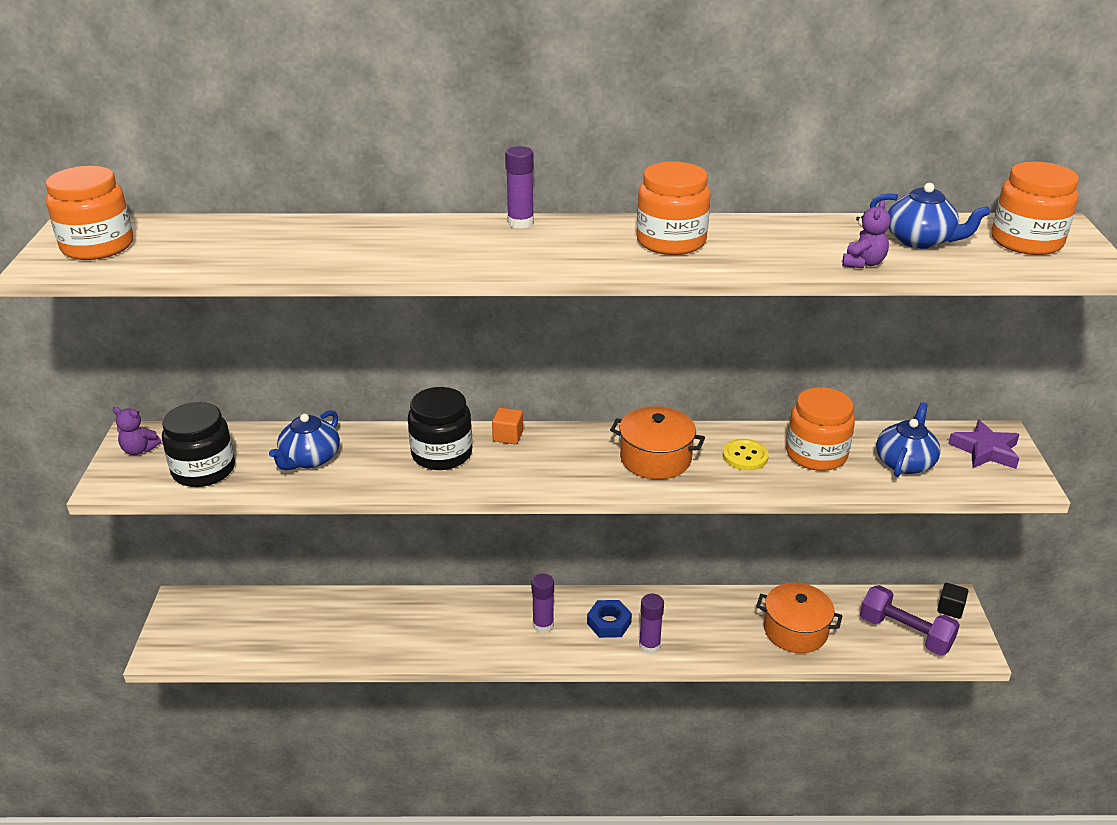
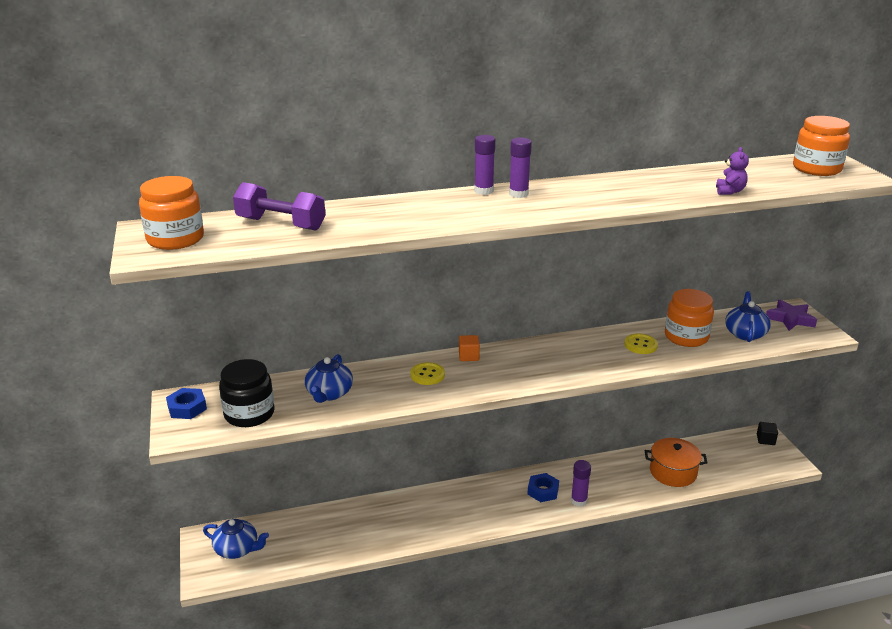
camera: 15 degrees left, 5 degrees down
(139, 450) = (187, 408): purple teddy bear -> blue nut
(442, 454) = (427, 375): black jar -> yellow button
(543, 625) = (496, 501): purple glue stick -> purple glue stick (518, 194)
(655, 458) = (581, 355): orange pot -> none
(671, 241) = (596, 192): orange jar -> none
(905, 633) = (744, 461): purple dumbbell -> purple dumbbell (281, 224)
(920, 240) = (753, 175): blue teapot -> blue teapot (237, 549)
------
**WHAT THIS TASK INVOLVES**:
All the records need to be retyped word for word, except for the pictures.

**REPLY**:
camera: 15 degrees left, 5 degrees down
(139, 450) = (187, 408): purple teddy bear -> blue nut
(442, 454) = (427, 375): black jar -> yellow button
(543, 625) = (496, 501): purple glue stick -> purple glue stick (518, 194)
(655, 458) = (581, 355): orange pot -> none
(671, 241) = (596, 192): orange jar -> none
(905, 633) = (744, 461): purple dumbbell -> purple dumbbell (281, 224)
(920, 240) = (753, 175): blue teapot -> blue teapot (237, 549)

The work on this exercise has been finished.